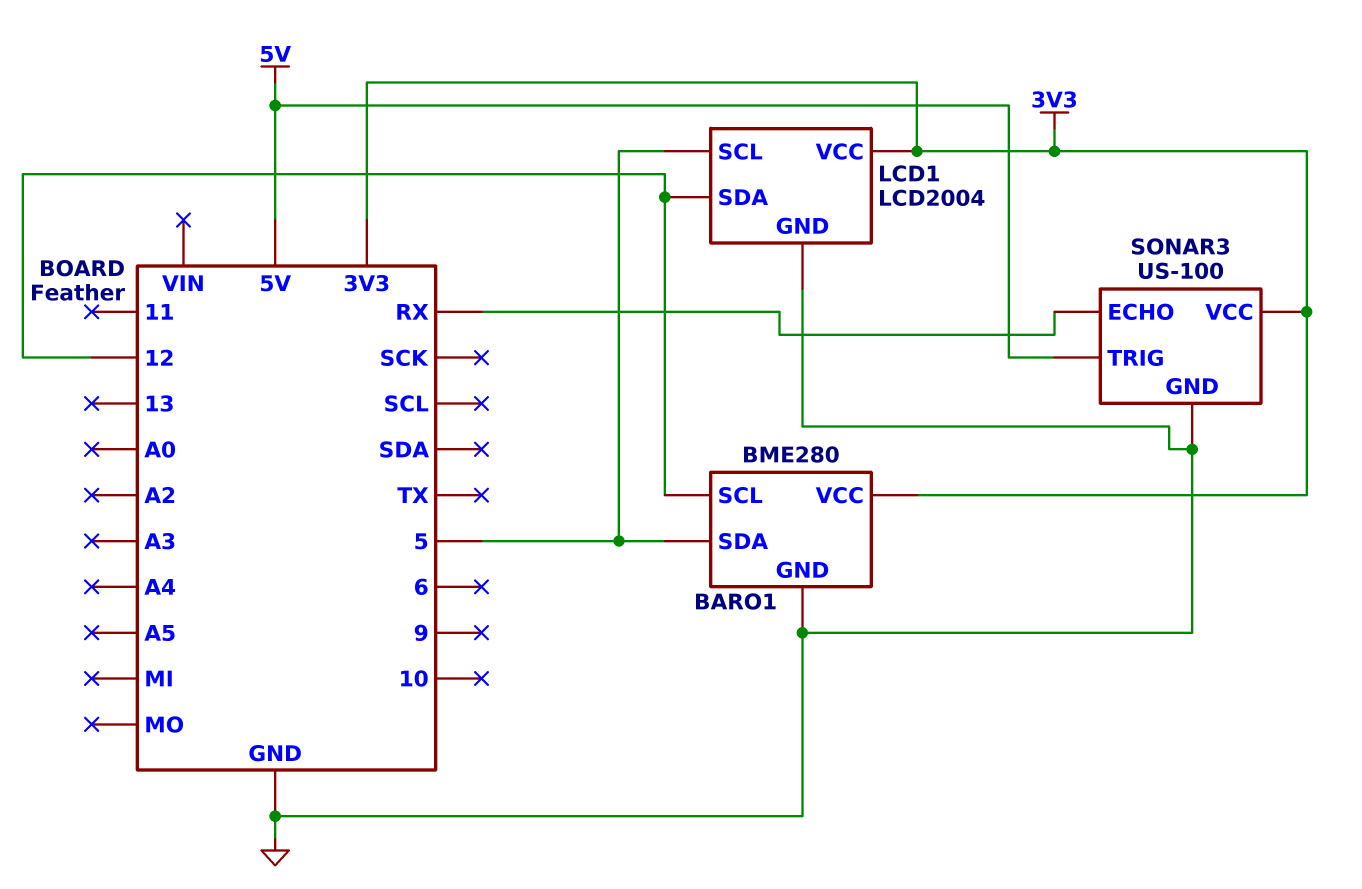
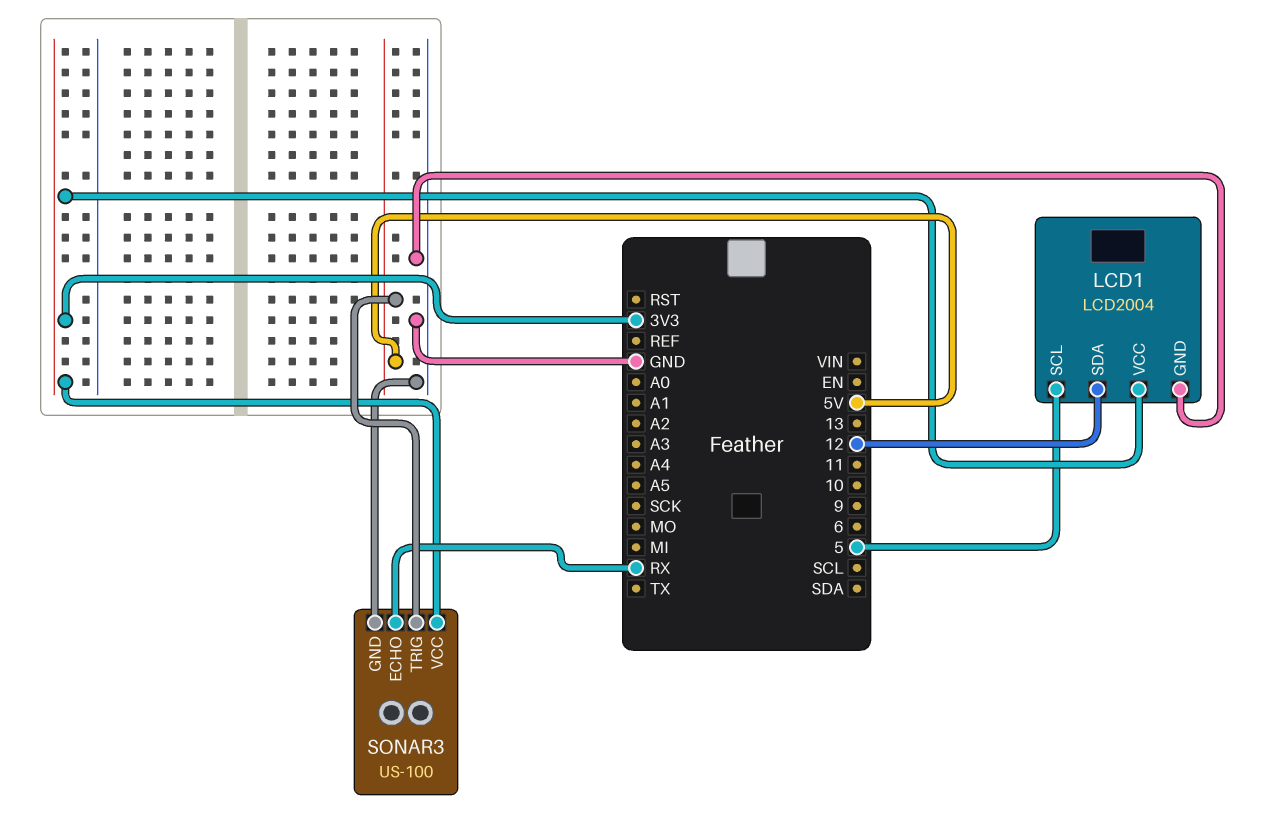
BARO1: BME280 -> none
BARO1 pin GND: GND -> none
BARO1 pin SCL: 12 -> none
BARO1 pin SDA: 5 -> none
BARO1 pin VCC: 3V3 -> none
━━━━━━━━━━━━━━━━━━━━━━━━━━━━━━
**THE TASK**
Reproduce verbatim the stretch of lines beginning with the one containing "BARO1 pin SCL: 12 -> none" and ending at the close of the entries above.

**SOLUTION TO THIS TASK**
BARO1 pin SCL: 12 -> none
BARO1 pin SDA: 5 -> none
BARO1 pin VCC: 3V3 -> none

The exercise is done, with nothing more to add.